=== Dataset ===
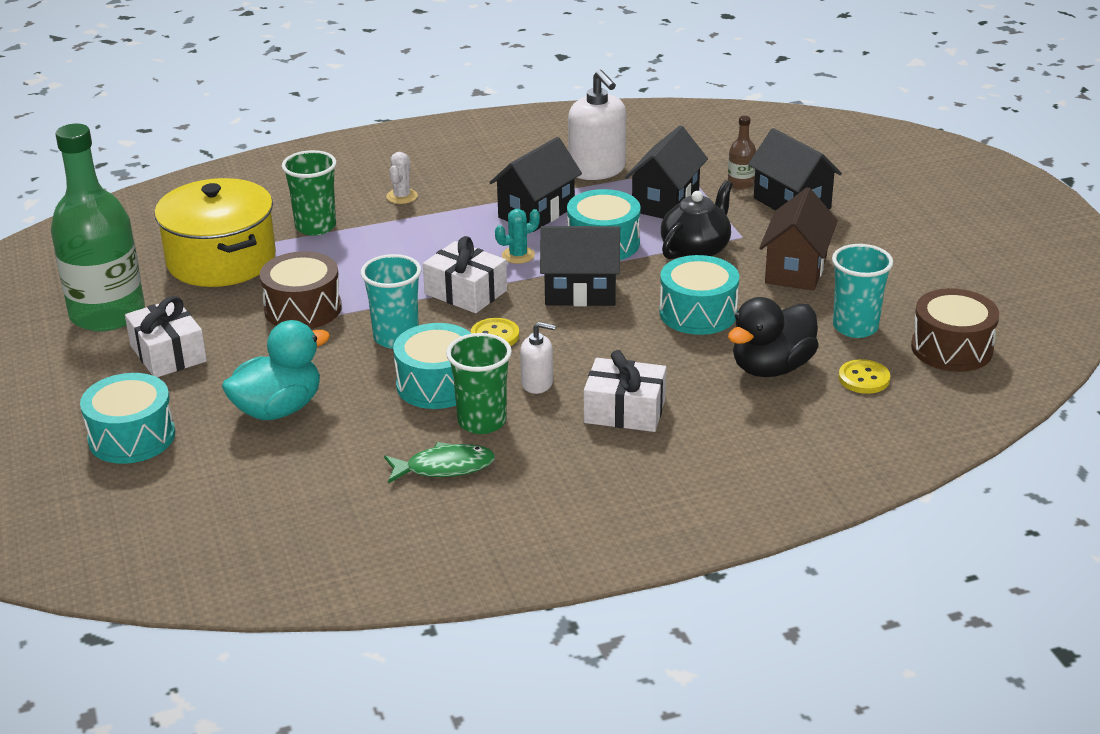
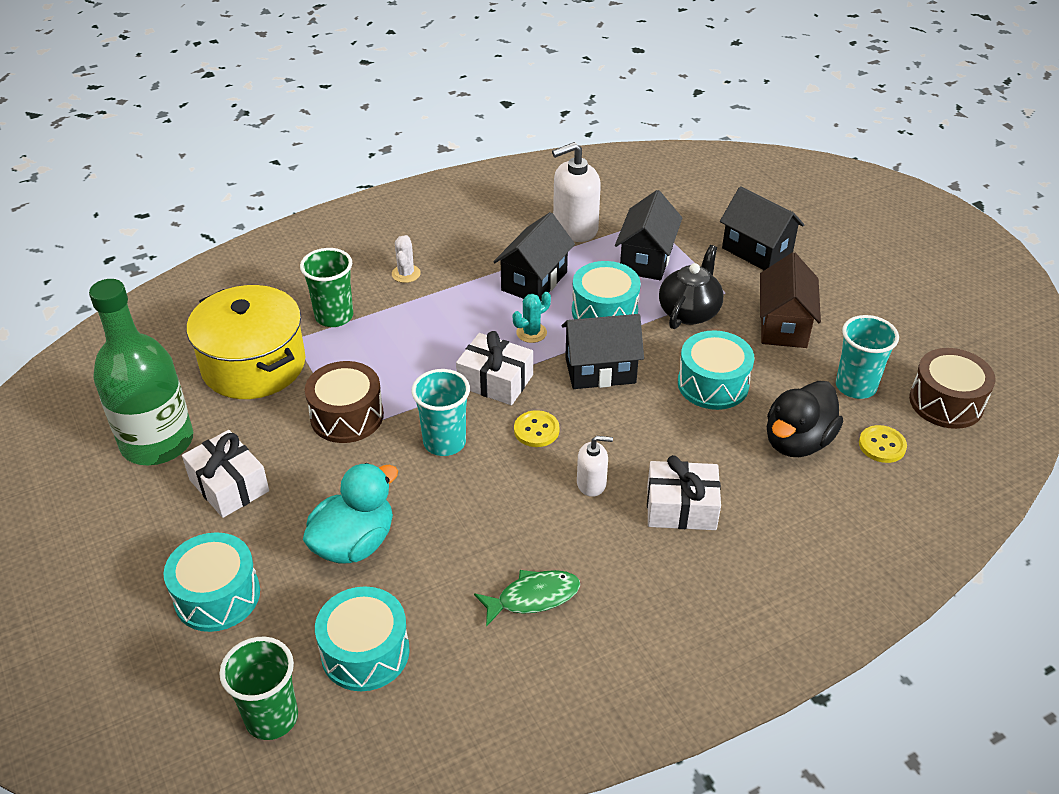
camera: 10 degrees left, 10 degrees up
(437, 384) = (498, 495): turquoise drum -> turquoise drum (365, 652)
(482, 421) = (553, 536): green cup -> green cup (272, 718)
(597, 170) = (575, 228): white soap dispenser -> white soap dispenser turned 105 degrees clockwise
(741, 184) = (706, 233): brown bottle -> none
===
=== Dataset ===
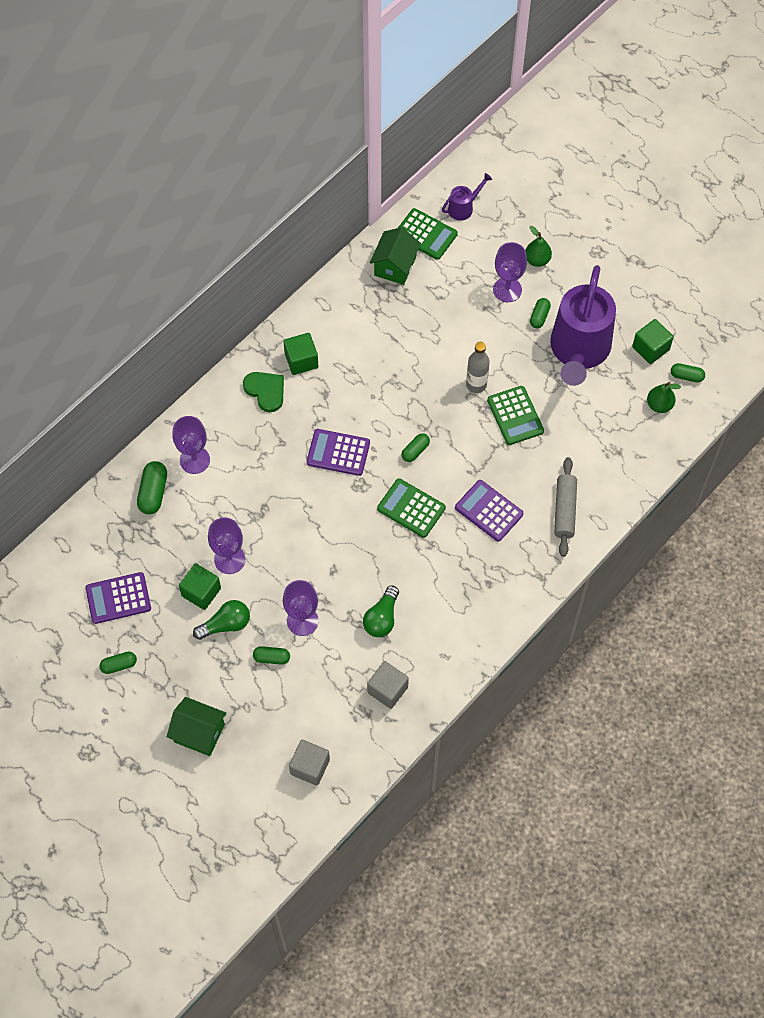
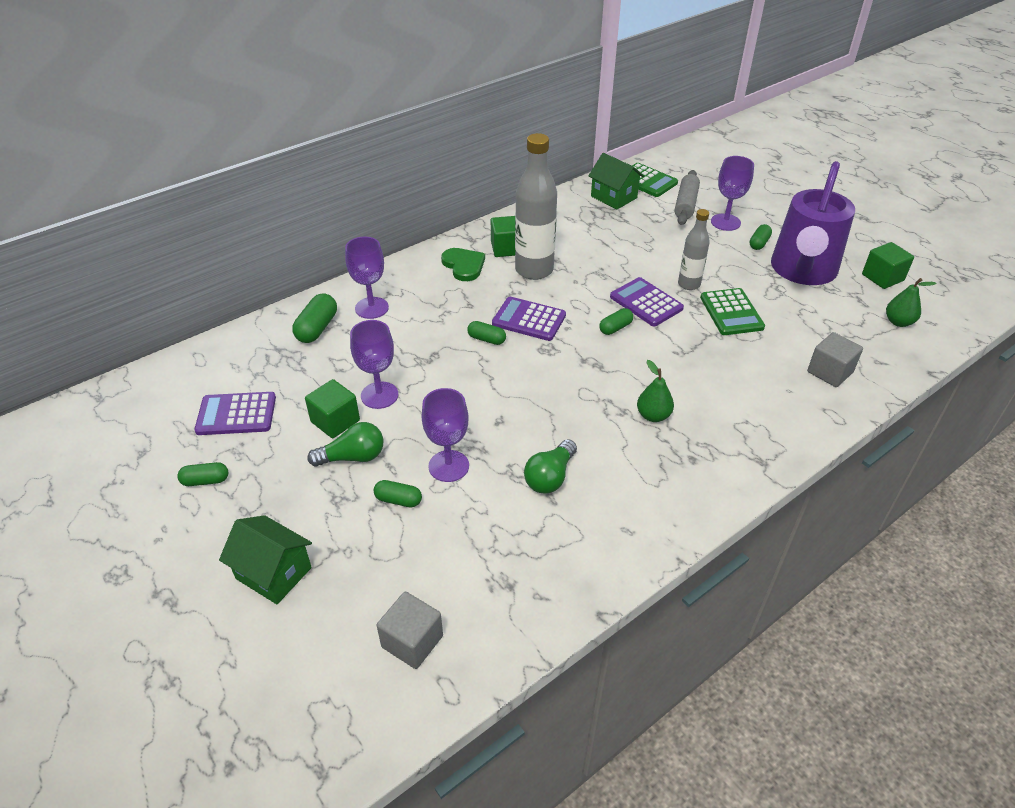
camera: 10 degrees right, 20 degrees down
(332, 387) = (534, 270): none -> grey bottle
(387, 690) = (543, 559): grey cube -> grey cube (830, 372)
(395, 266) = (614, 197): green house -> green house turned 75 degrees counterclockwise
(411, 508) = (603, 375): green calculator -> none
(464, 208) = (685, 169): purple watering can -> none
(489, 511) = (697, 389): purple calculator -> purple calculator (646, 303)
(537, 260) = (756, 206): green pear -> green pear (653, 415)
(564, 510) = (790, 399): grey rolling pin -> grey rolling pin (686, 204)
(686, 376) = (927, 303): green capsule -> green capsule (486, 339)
===
*The task:* Every line above from the line with "camera: 10 degrees left, 10 degrees up" to the line with "(741, 184) = (706, 233): brown bottle -> none" is wanted, ends included; write them out exactly and add no other line.

*Your solution:*
camera: 10 degrees left, 10 degrees up
(437, 384) = (498, 495): turquoise drum -> turquoise drum (365, 652)
(482, 421) = (553, 536): green cup -> green cup (272, 718)
(597, 170) = (575, 228): white soap dispenser -> white soap dispenser turned 105 degrees clockwise
(741, 184) = (706, 233): brown bottle -> none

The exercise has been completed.